### WHAT THIS TASK INVOLVES:
Change every "floral-patterned shirt" in the items below to "flower-print shirt", and reproduce everything else in them unchanged.

### DATASET RECORDS:

-- -- --

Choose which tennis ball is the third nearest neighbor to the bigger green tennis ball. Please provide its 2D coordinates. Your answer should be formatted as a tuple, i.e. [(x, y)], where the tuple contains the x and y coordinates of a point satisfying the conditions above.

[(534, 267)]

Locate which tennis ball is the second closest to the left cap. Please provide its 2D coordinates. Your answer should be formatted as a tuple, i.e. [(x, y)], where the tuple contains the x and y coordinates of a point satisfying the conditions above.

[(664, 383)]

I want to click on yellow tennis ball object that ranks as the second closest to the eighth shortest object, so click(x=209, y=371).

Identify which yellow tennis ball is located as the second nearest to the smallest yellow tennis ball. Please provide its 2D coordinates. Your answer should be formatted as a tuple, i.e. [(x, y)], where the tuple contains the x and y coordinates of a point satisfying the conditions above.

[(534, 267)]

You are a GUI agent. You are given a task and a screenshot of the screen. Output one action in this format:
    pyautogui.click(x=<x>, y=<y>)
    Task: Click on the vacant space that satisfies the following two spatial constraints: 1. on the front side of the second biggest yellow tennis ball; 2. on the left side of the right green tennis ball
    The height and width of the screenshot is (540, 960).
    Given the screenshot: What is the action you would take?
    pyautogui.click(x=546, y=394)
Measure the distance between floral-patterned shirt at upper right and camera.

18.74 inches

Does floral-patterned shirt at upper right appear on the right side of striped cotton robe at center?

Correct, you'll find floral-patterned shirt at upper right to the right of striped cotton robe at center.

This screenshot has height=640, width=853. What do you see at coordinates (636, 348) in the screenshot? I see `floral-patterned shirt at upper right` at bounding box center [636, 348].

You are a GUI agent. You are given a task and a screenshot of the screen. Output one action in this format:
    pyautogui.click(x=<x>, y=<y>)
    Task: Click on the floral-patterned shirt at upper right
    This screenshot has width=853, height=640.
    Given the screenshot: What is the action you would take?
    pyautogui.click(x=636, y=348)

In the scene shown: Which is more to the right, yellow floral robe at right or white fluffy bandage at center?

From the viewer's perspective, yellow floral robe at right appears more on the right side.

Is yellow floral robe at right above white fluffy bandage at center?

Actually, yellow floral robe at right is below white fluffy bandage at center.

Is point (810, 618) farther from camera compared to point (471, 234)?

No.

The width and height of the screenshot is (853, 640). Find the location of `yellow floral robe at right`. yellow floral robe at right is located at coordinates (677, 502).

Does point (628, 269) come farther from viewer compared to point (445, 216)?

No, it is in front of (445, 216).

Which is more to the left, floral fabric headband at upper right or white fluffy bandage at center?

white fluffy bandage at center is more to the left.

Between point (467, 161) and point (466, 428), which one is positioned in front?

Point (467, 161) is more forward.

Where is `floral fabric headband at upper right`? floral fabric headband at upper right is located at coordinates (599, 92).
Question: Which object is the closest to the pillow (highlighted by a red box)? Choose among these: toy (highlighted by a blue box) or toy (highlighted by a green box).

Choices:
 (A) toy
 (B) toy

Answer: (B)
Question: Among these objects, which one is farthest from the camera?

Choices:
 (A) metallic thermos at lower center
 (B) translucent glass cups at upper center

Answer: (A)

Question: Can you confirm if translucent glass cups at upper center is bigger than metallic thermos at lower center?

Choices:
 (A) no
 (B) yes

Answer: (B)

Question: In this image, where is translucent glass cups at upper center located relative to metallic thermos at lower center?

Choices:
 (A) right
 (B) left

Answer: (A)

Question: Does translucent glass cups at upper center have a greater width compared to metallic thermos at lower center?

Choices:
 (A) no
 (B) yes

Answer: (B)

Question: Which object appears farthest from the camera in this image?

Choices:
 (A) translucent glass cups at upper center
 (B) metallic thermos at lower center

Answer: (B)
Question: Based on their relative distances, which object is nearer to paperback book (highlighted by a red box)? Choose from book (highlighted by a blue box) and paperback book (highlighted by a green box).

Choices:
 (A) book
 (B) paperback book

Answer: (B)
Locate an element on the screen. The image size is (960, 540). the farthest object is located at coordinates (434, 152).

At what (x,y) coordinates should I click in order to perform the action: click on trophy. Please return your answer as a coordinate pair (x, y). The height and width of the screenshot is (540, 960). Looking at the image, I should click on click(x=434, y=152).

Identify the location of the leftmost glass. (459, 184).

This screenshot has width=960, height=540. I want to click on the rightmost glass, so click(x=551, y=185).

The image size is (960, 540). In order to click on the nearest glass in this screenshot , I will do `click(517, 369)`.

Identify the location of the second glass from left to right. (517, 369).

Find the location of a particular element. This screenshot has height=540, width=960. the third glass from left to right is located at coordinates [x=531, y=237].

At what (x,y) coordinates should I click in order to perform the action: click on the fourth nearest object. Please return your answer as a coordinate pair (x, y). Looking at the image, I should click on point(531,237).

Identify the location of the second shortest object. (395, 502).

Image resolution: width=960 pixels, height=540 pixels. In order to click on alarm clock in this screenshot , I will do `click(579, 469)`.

-- -- --

### EXERCISE RESULT:
Choose which tennis ball is the third nearest neighbor to the bigger green tennis ball. Please provide its 2D coordinates. Your answer should be formatted as a tuple, i.e. [(x, y)], where the tuple contains the x and y coordinates of a point satisfying the conditions above.

[(534, 267)]

Locate which tennis ball is the second closest to the left cap. Please provide its 2D coordinates. Your answer should be formatted as a tuple, i.e. [(x, y)], where the tuple contains the x and y coordinates of a point satisfying the conditions above.

[(664, 383)]

I want to click on yellow tennis ball object that ranks as the second closest to the eighth shortest object, so click(x=209, y=371).

Identify which yellow tennis ball is located as the second nearest to the smallest yellow tennis ball. Please provide its 2D coordinates. Your answer should be formatted as a tuple, i.e. [(x, y)], where the tuple contains the x and y coordinates of a point satisfying the conditions above.

[(534, 267)]

You are a GUI agent. You are given a task and a screenshot of the screen. Output one action in this format:
    pyautogui.click(x=<x>, y=<y>)
    Task: Click on the vacant space that satisfies the following two spatial constraints: 1. on the front side of the second biggest yellow tennis ball; 2. on the left side of the right green tennis ball
    The height and width of the screenshot is (540, 960).
    Given the screenshot: What is the action you would take?
    pyautogui.click(x=546, y=394)
Measure the distance between flower-print shirt at upper right and camera.

18.74 inches

Does flower-print shirt at upper right appear on the right side of striped cotton robe at center?

Correct, you'll find flower-print shirt at upper right to the right of striped cotton robe at center.

This screenshot has height=640, width=853. What do you see at coordinates (636, 348) in the screenshot? I see `flower-print shirt at upper right` at bounding box center [636, 348].

You are a GUI agent. You are given a task and a screenshot of the screen. Output one action in this format:
    pyautogui.click(x=<x>, y=<y>)
    Task: Click on the flower-print shirt at upper right
    This screenshot has width=853, height=640.
    Given the screenshot: What is the action you would take?
    pyautogui.click(x=636, y=348)

In the scene shown: Which is more to the right, yellow floral robe at right or white fluffy bandage at center?

From the viewer's perspective, yellow floral robe at right appears more on the right side.

Is yellow floral robe at right above white fluffy bandage at center?

Actually, yellow floral robe at right is below white fluffy bandage at center.

Is point (810, 618) farther from camera compared to point (471, 234)?

No.

The width and height of the screenshot is (853, 640). Find the location of `yellow floral robe at right`. yellow floral robe at right is located at coordinates (677, 502).

Does point (628, 269) come farther from viewer compared to point (445, 216)?

No, it is in front of (445, 216).

Which is more to the left, floral fabric headband at upper right or white fluffy bandage at center?

white fluffy bandage at center is more to the left.

Between point (467, 161) and point (466, 428), which one is positioned in front?

Point (467, 161) is more forward.

Where is `floral fabric headband at upper right`? floral fabric headband at upper right is located at coordinates (599, 92).
Question: Which object is the closest to the pillow (highlighted by a red box)? Choose among these: toy (highlighted by a blue box) or toy (highlighted by a green box).

Choices:
 (A) toy
 (B) toy

Answer: (B)
Question: Among these objects, which one is farthest from the camera?

Choices:
 (A) metallic thermos at lower center
 (B) translucent glass cups at upper center

Answer: (A)

Question: Can you confirm if translucent glass cups at upper center is bigger than metallic thermos at lower center?

Choices:
 (A) no
 (B) yes

Answer: (B)

Question: In this image, where is translucent glass cups at upper center located relative to metallic thermos at lower center?

Choices:
 (A) right
 (B) left

Answer: (A)

Question: Does translucent glass cups at upper center have a greater width compared to metallic thermos at lower center?

Choices:
 (A) no
 (B) yes

Answer: (B)

Question: Which object appears farthest from the camera in this image?

Choices:
 (A) translucent glass cups at upper center
 (B) metallic thermos at lower center

Answer: (B)
Question: Based on their relative distances, which object is nearer to paperback book (highlighted by a red box)? Choose from book (highlighted by a blue box) and paperback book (highlighted by a green box).

Choices:
 (A) book
 (B) paperback book

Answer: (B)
Locate an element on the screen. The image size is (960, 540). the farthest object is located at coordinates (434, 152).

At what (x,y) coordinates should I click in order to perform the action: click on trophy. Please return your answer as a coordinate pair (x, y). The height and width of the screenshot is (540, 960). Looking at the image, I should click on click(x=434, y=152).

Identify the location of the leftmost glass. (459, 184).

This screenshot has width=960, height=540. I want to click on the rightmost glass, so click(x=551, y=185).

The image size is (960, 540). In order to click on the nearest glass in this screenshot , I will do `click(517, 369)`.

Identify the location of the second glass from left to right. (517, 369).

Find the location of a particular element. This screenshot has height=540, width=960. the third glass from left to right is located at coordinates [x=531, y=237].

At what (x,y) coordinates should I click in order to perform the action: click on the fourth nearest object. Please return your answer as a coordinate pair (x, y). Looking at the image, I should click on point(531,237).

Identify the location of the second shortest object. (395, 502).

Image resolution: width=960 pixels, height=540 pixels. In order to click on alarm clock in this screenshot , I will do `click(579, 469)`.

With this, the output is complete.